Input data
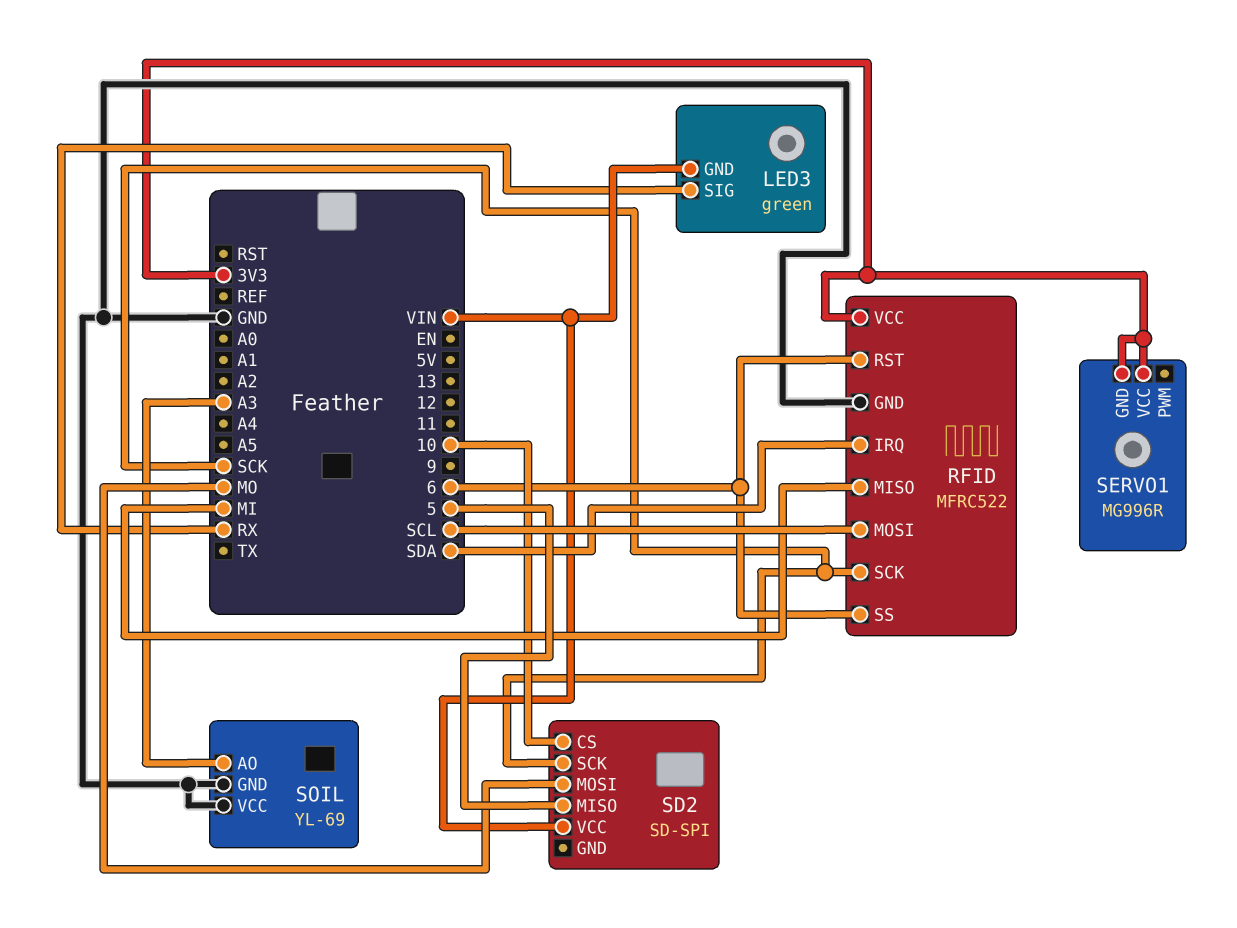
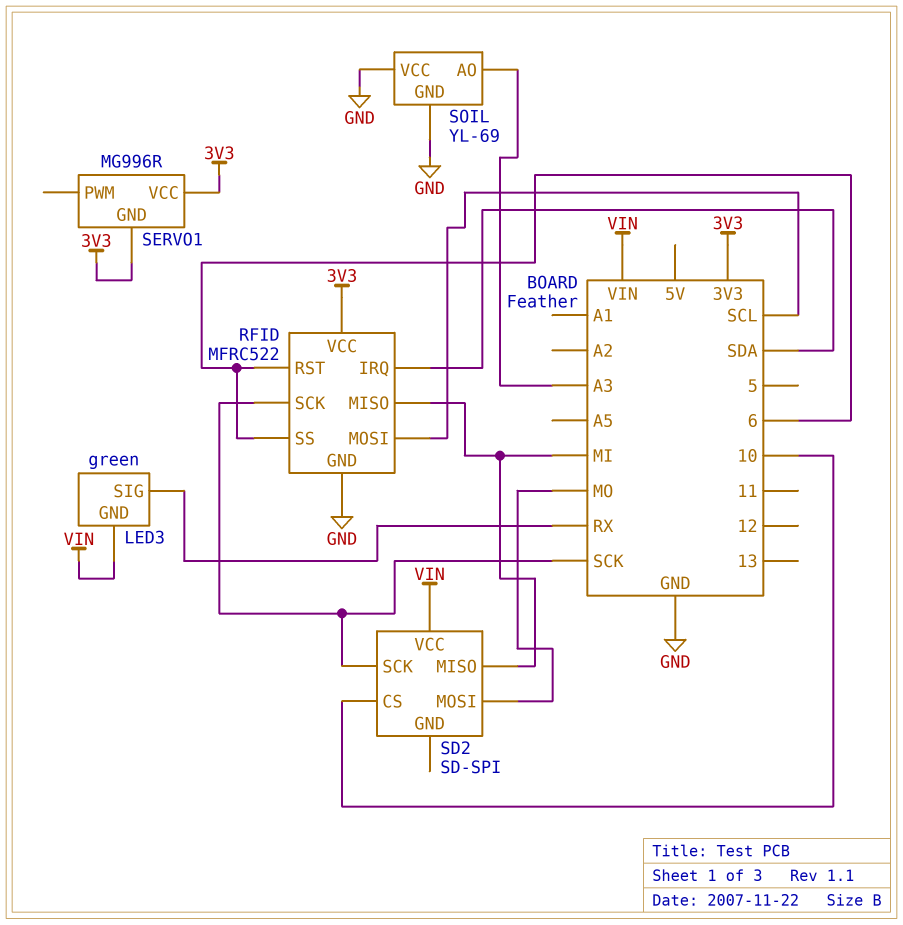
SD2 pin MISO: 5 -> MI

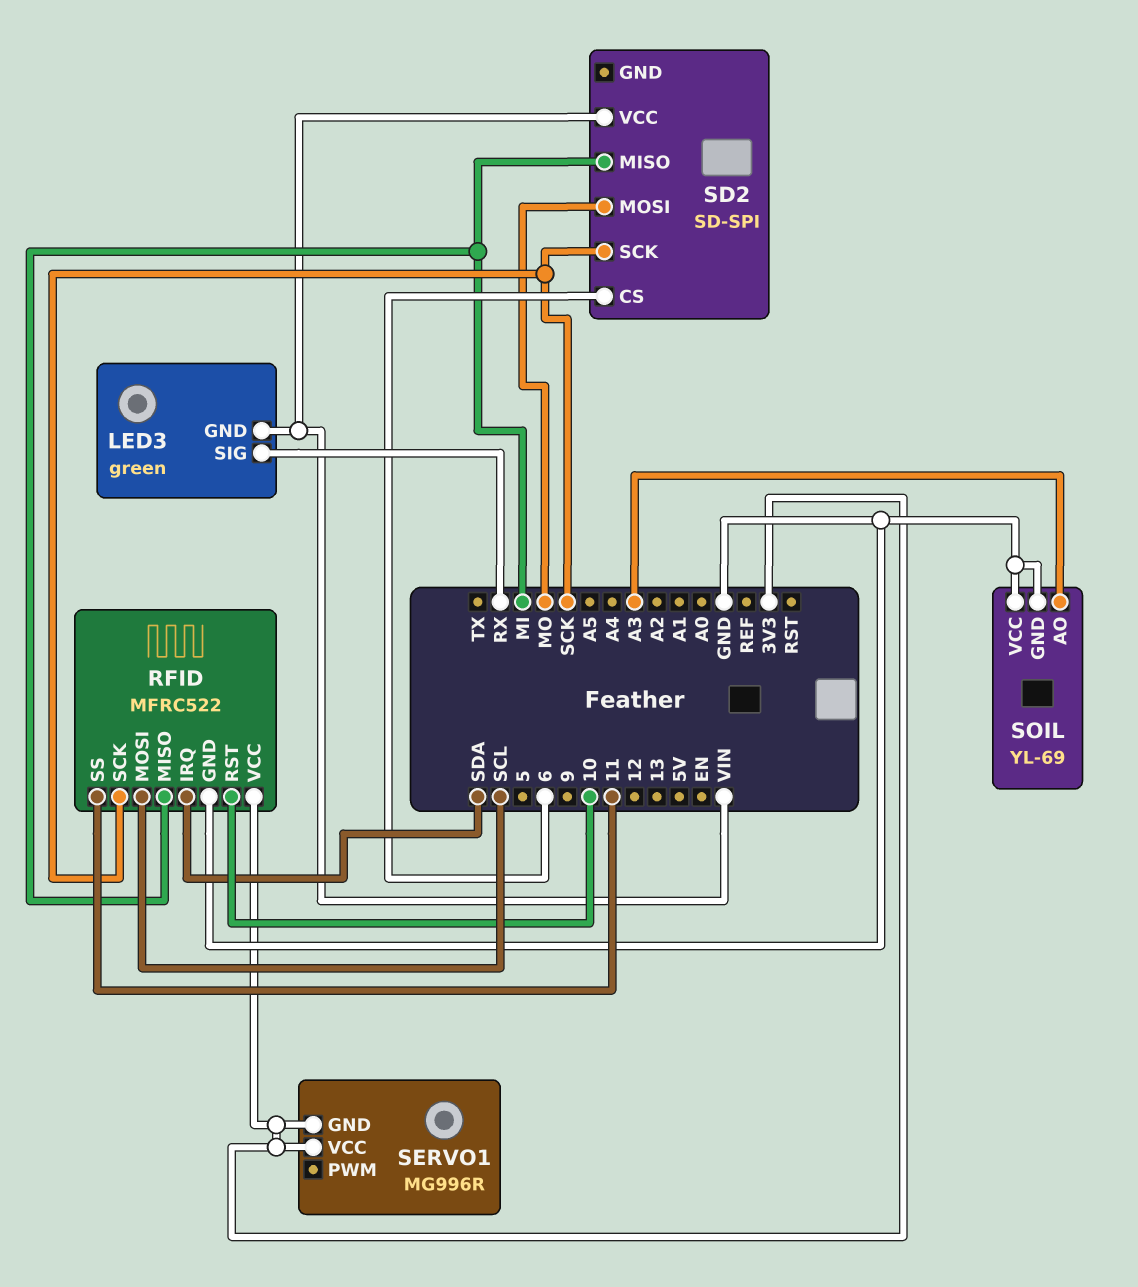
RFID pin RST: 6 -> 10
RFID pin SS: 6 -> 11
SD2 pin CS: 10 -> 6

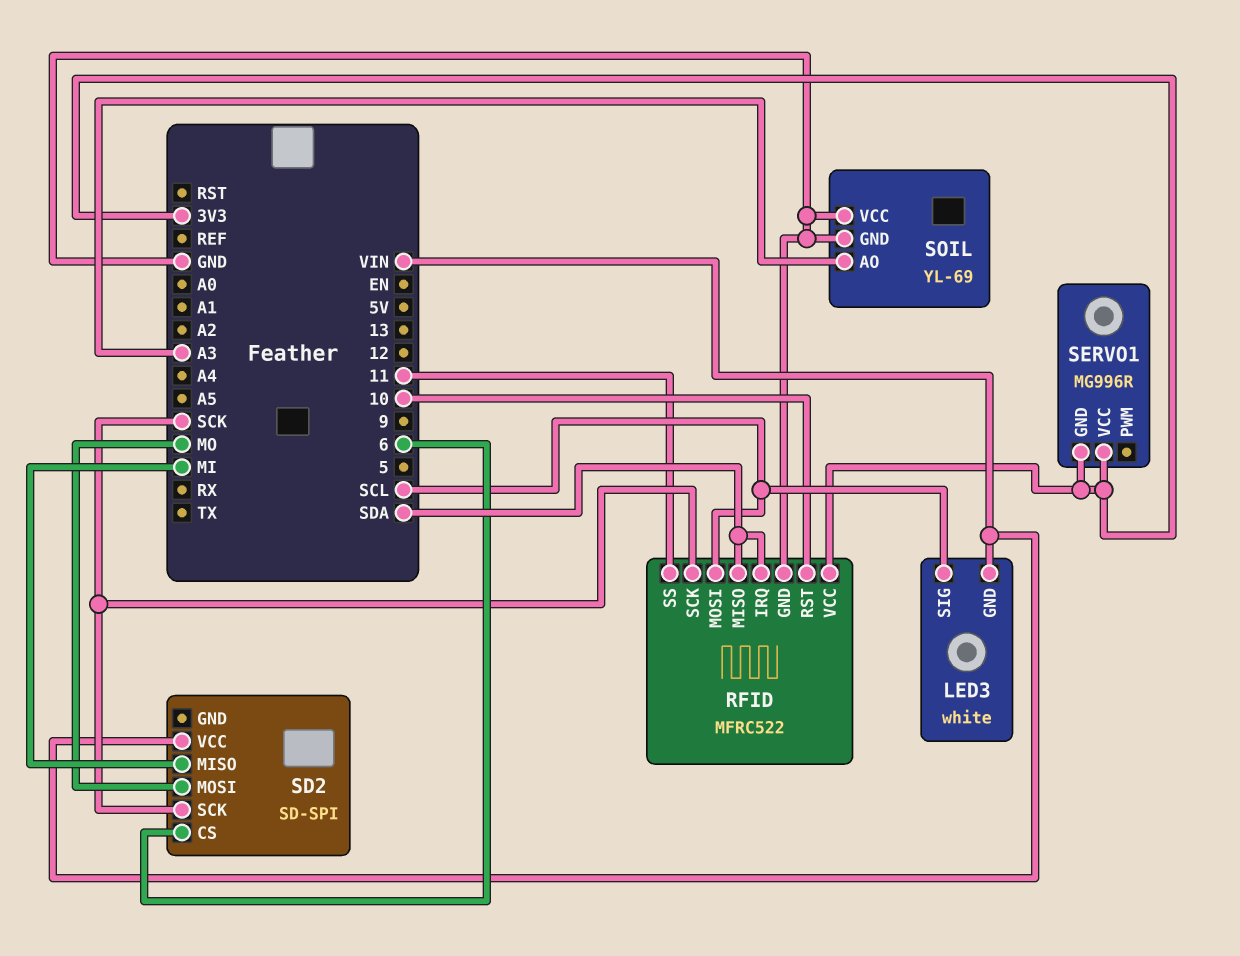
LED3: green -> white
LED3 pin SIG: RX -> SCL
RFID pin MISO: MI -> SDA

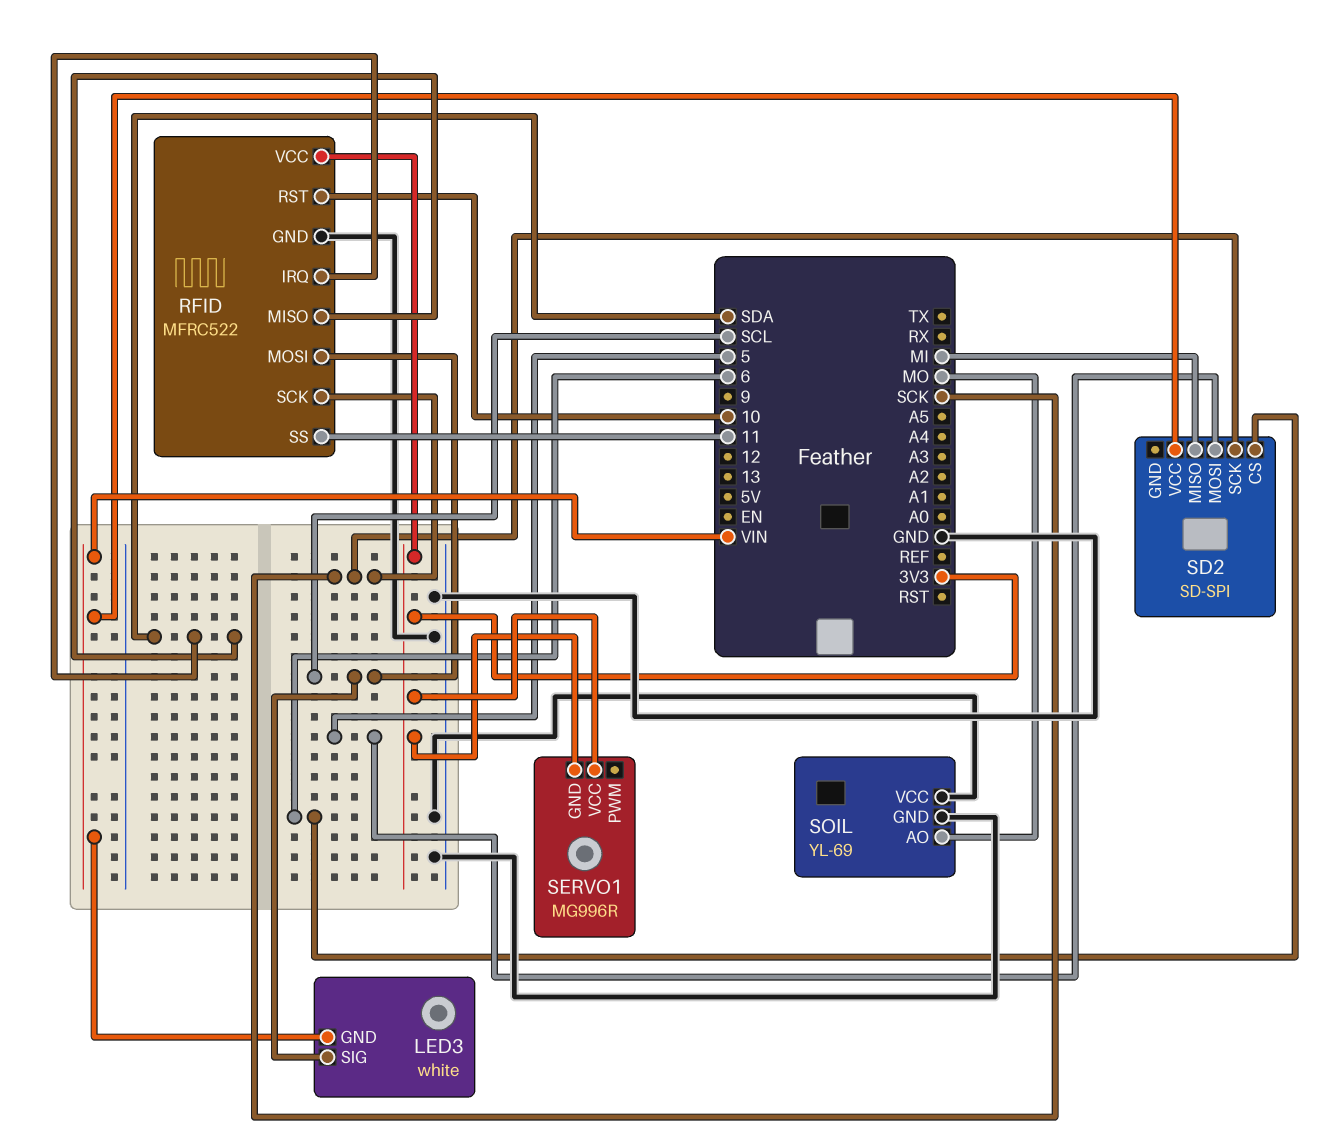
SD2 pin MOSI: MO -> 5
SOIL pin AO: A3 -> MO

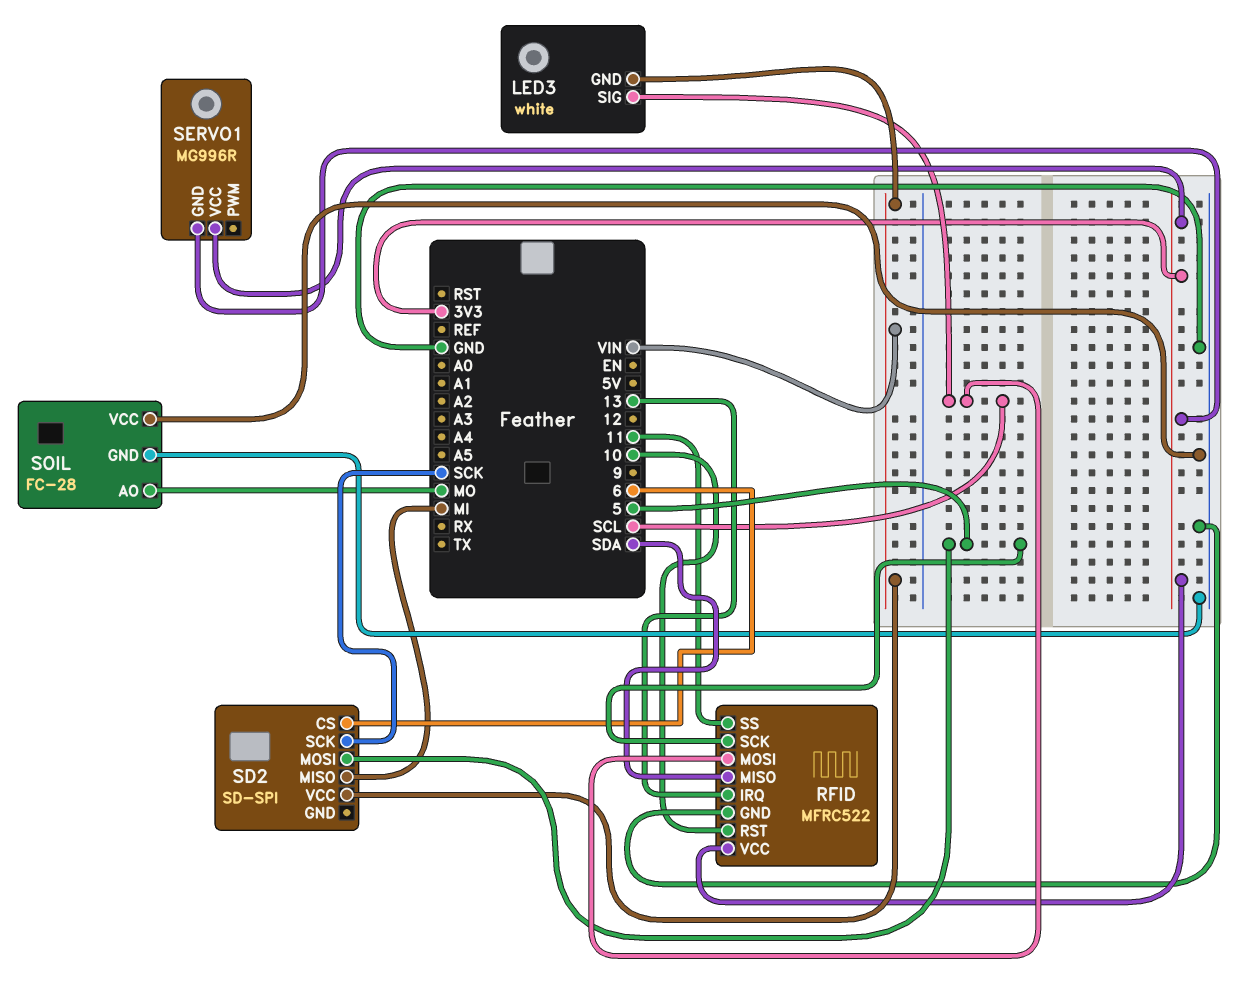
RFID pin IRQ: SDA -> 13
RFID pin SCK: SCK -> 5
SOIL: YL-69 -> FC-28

Instructions to follow
The lines to copy are those above that contain the string "RFID".

Result below
RFID pin RST: 6 -> 10
RFID pin SS: 6 -> 11
RFID pin MISO: MI -> SDA
RFID pin IRQ: SDA -> 13
RFID pin SCK: SCK -> 5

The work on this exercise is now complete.